◆ Work to be completed
Would you transcribe the entries below, beginning at the line with "(618, 270) = (478, 369): none -> red heart" and ending after the line with "(316, 185) = (282, 154): green", exactly, with no picture and nothing more?

(Dataset Opens)

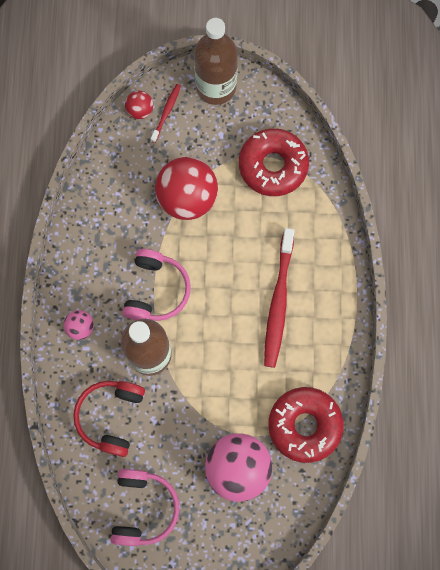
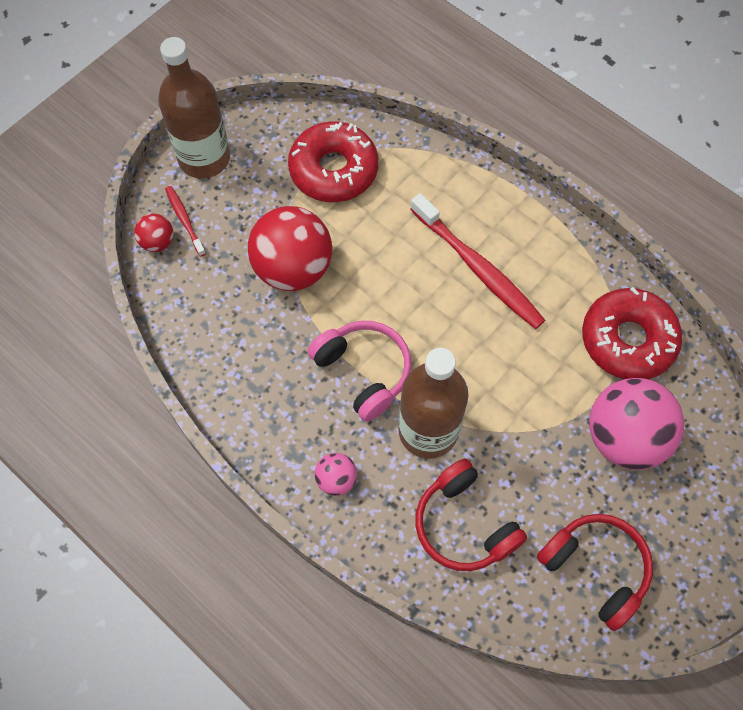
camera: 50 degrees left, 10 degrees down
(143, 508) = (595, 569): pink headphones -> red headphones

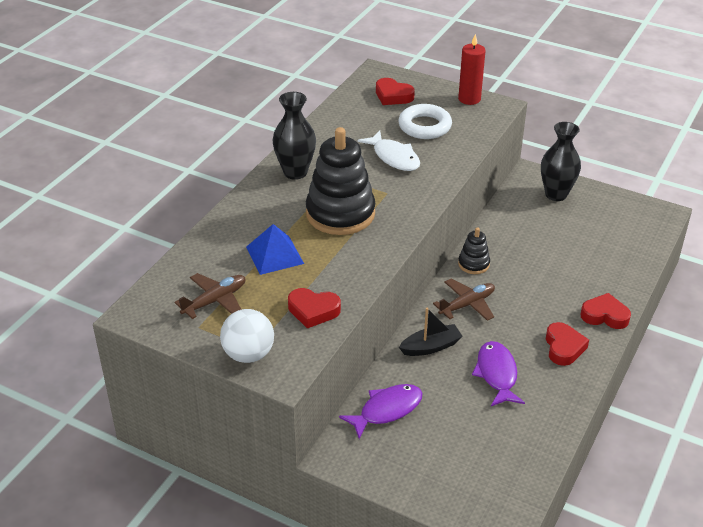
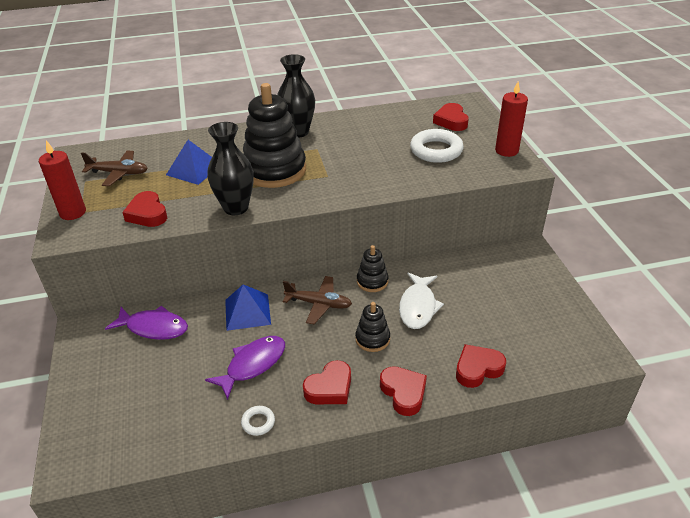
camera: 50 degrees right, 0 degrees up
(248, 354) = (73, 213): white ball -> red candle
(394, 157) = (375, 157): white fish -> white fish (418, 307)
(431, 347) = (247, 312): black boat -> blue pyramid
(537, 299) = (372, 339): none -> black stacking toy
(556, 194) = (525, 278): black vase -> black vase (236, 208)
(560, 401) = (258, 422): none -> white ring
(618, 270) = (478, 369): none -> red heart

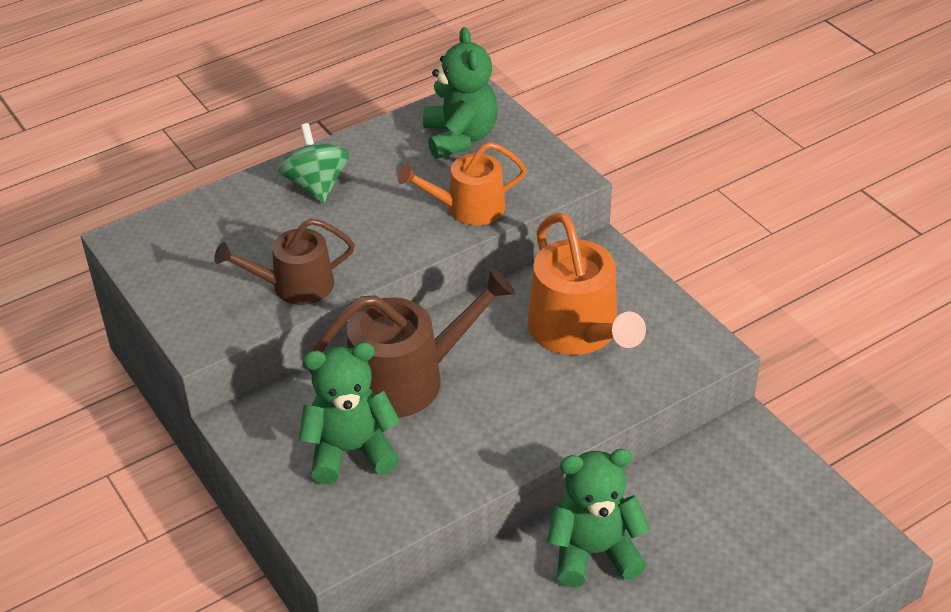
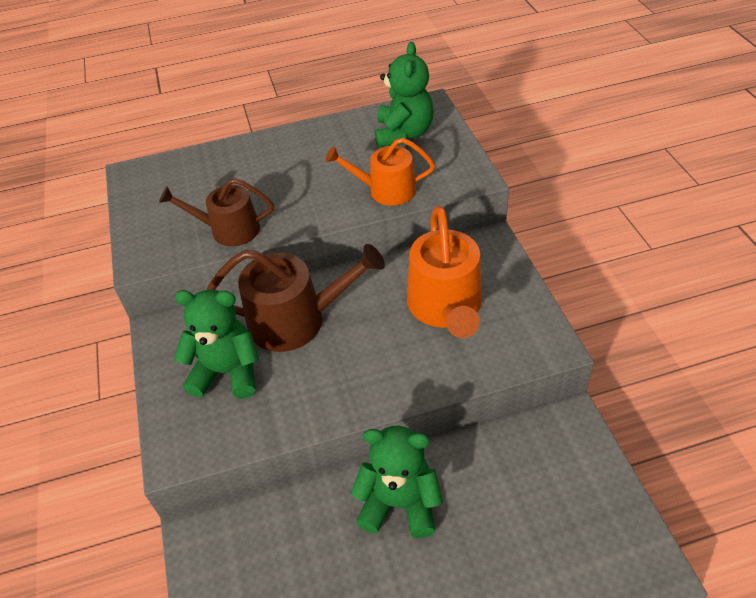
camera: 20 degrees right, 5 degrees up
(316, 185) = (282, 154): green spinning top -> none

(Dataset Closes)
(Dataset Opens)

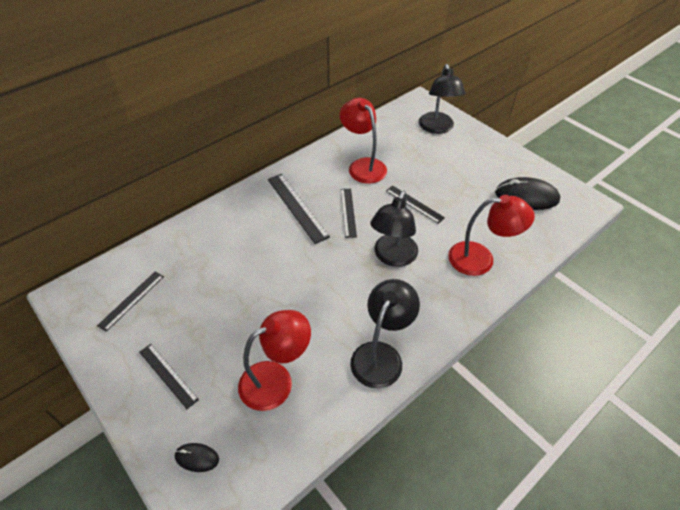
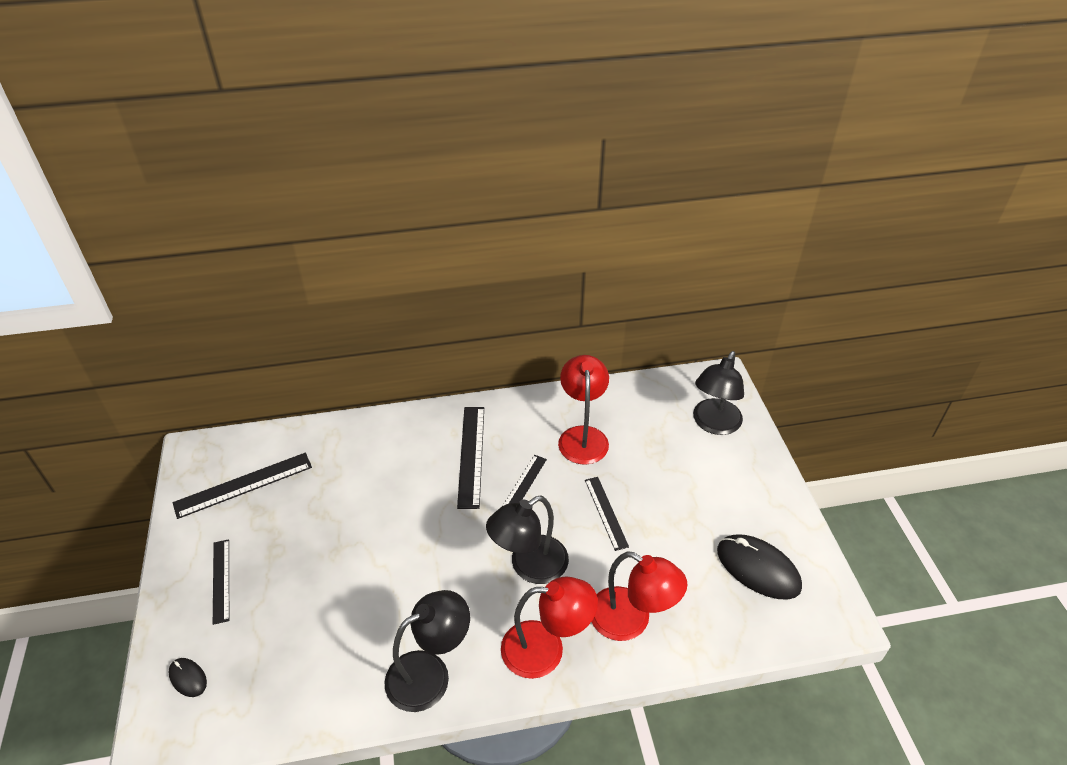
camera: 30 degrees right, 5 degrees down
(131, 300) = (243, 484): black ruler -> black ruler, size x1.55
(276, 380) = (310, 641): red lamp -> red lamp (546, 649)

(Dataset Closes)

◆ Exercise answer
(618, 270) = (478, 369): none -> red heart

camera: 20 degrees right, 5 degrees up
(316, 185) = (282, 154): green spinning top -> none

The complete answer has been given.